Directions for this task:
Set down the data below word for word, and leave the images aside.

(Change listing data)
*****
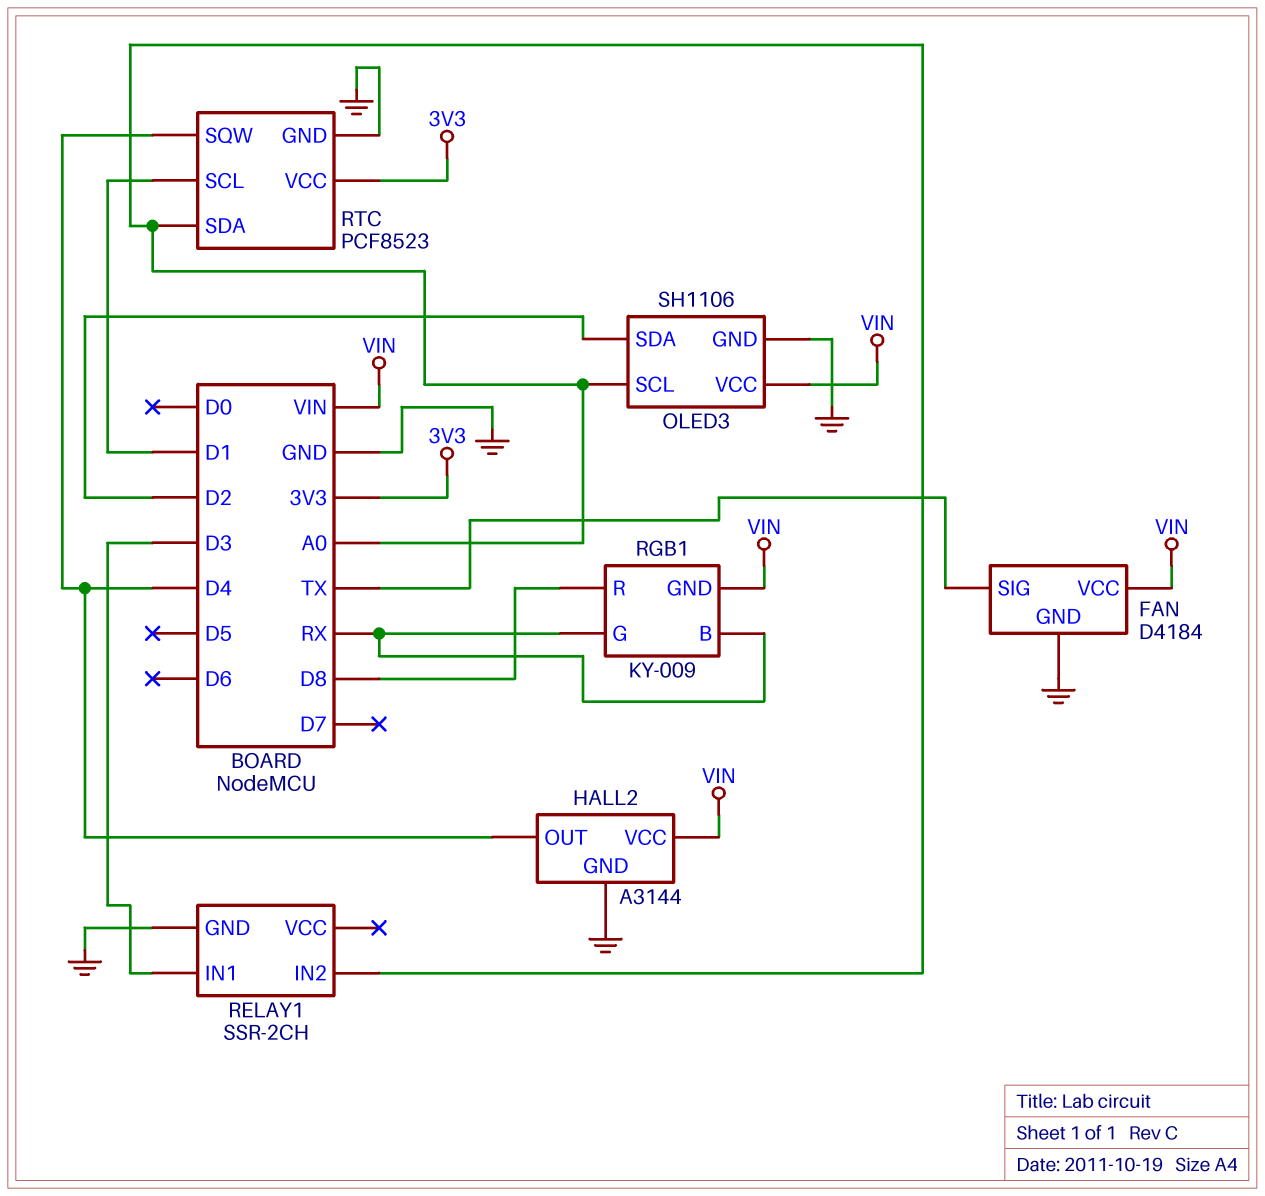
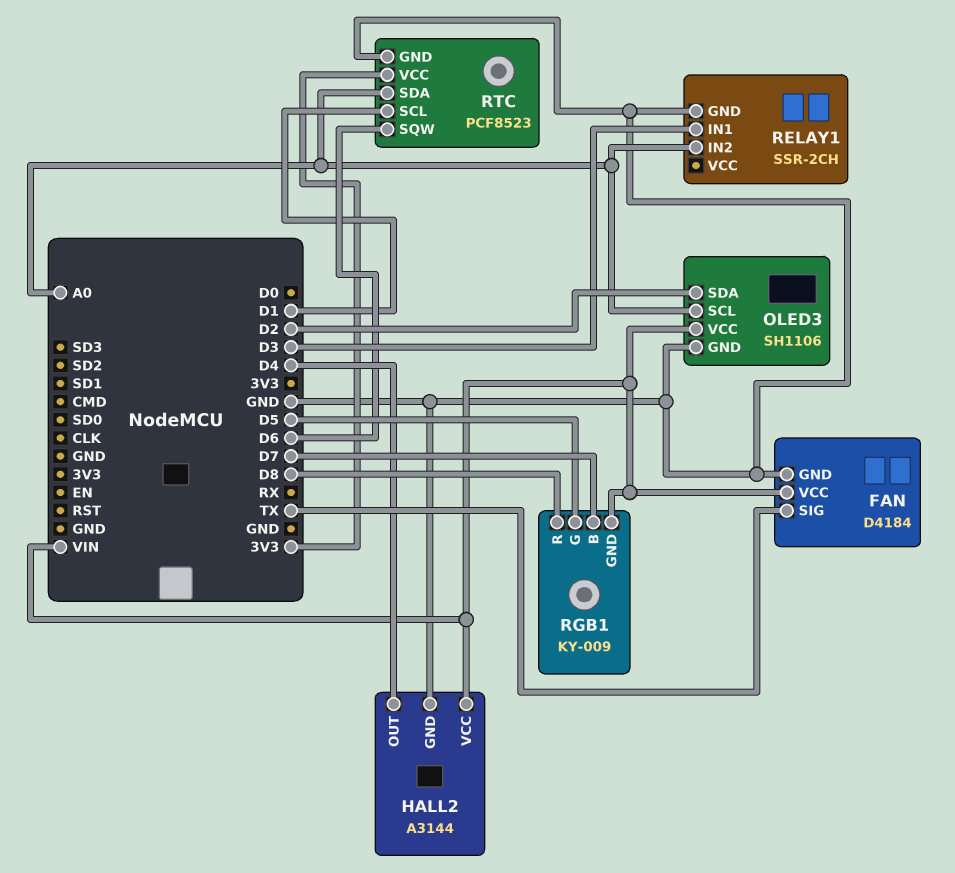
RGB1 pin B: RX -> D7
RGB1 pin G: RX -> D5
RTC pin SQW: D4 -> D6

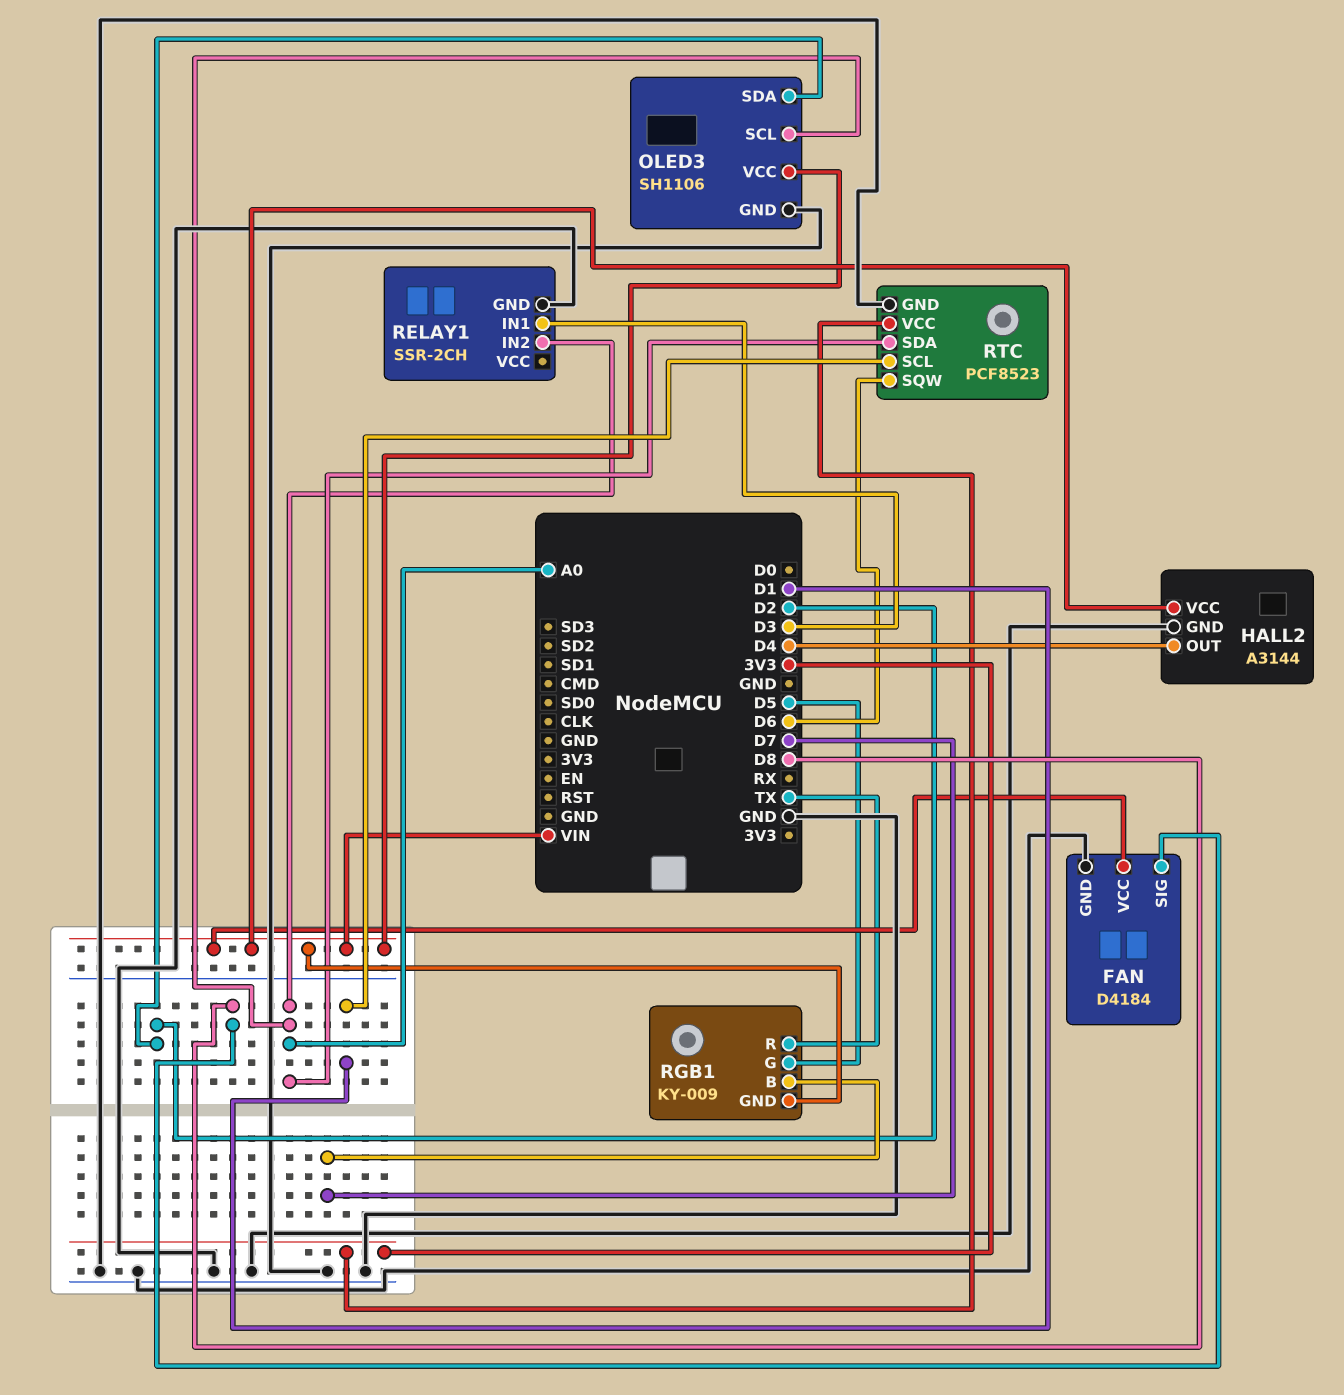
FAN pin SIG: TX -> D8
RGB1 pin R: D8 -> TX

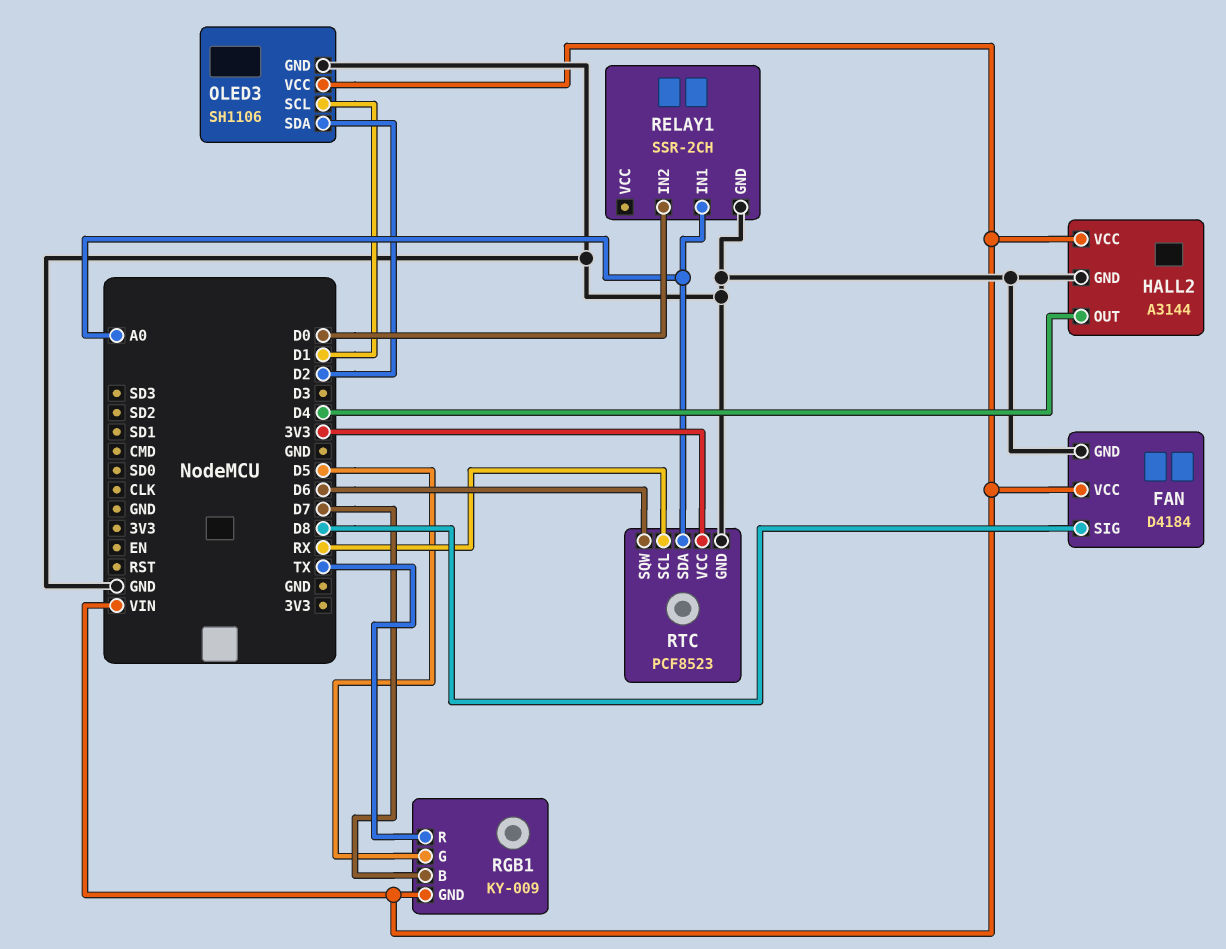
OLED3 pin SCL: A0 -> D1
RELAY1 pin IN1: D3 -> A0
RELAY1 pin IN2: A0 -> D0
RTC pin SCL: D1 -> RX

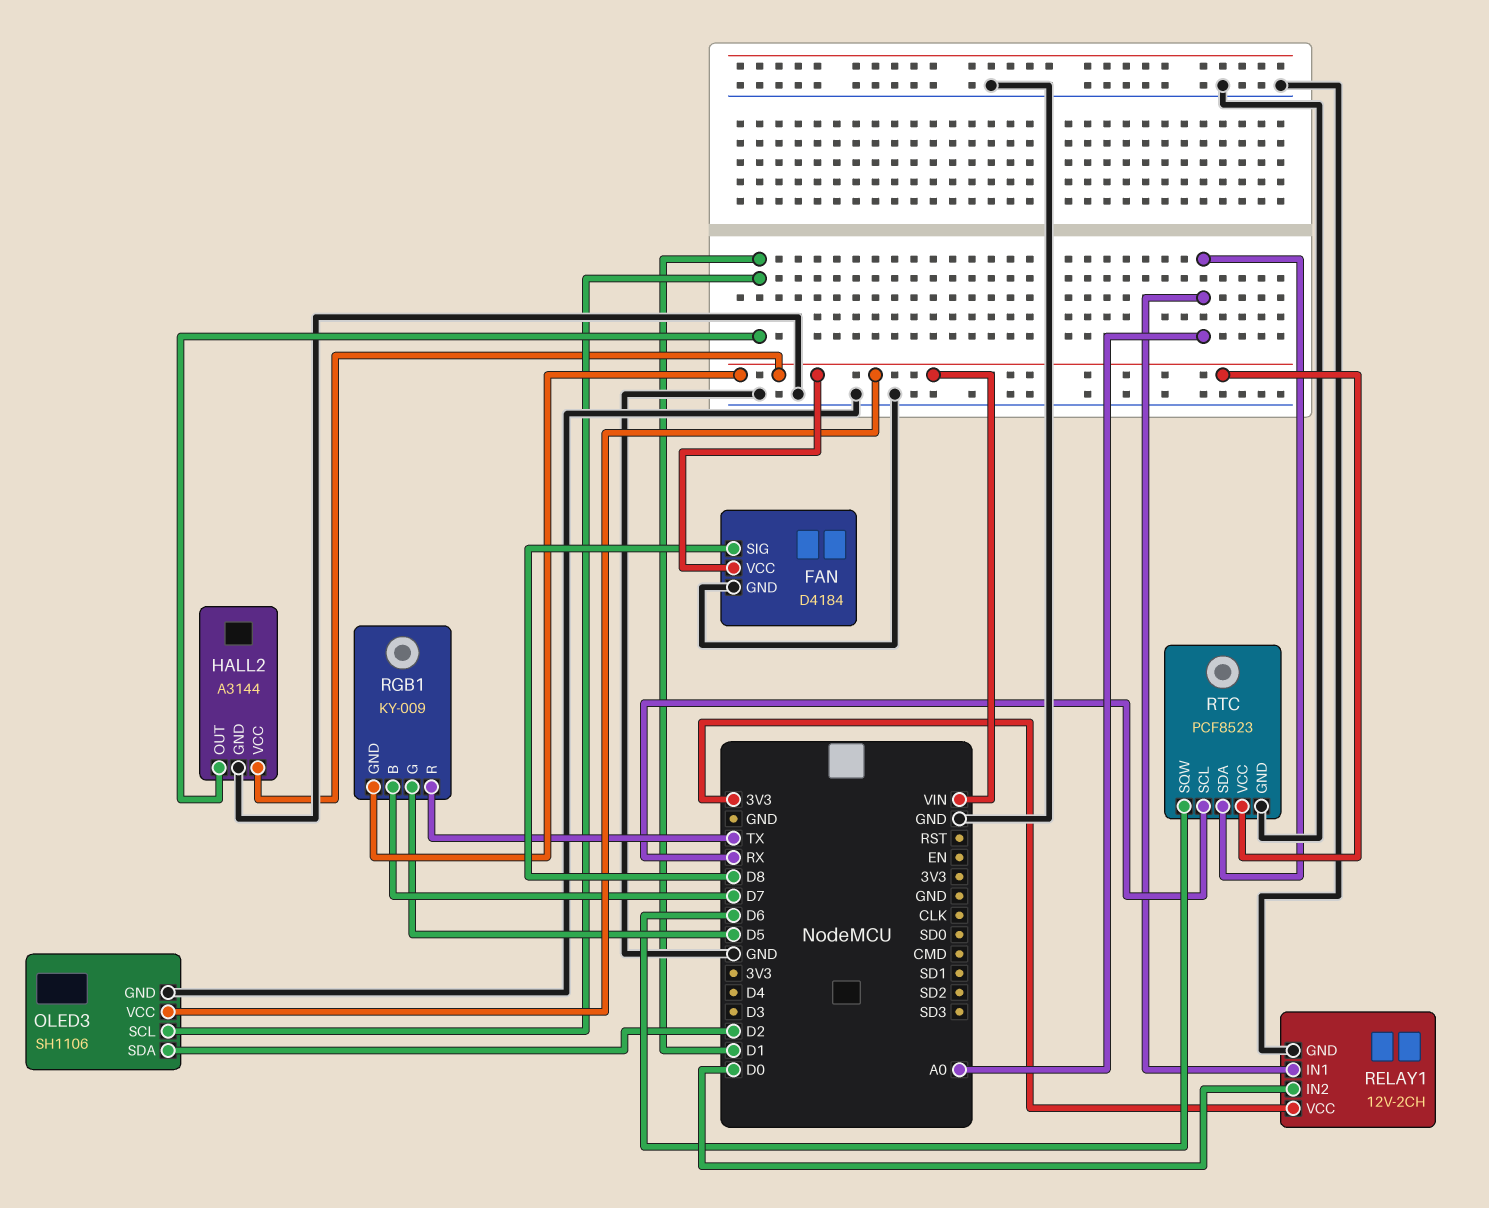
HALL2 pin OUT: D4 -> D1
RELAY1: SSR-2CH -> 12V-2CH
RELAY1 pin VCC: none -> 3V3
RTC pin VCC: 3V3 -> VIN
*****
Exercise response:
RGB1 pin B: RX -> D7
RGB1 pin G: RX -> D5
RTC pin SQW: D4 -> D6

FAN pin SIG: TX -> D8
RGB1 pin R: D8 -> TX

OLED3 pin SCL: A0 -> D1
RELAY1 pin IN1: D3 -> A0
RELAY1 pin IN2: A0 -> D0
RTC pin SCL: D1 -> RX

HALL2 pin OUT: D4 -> D1
RELAY1: SSR-2CH -> 12V-2CH
RELAY1 pin VCC: none -> 3V3
RTC pin VCC: 3V3 -> VIN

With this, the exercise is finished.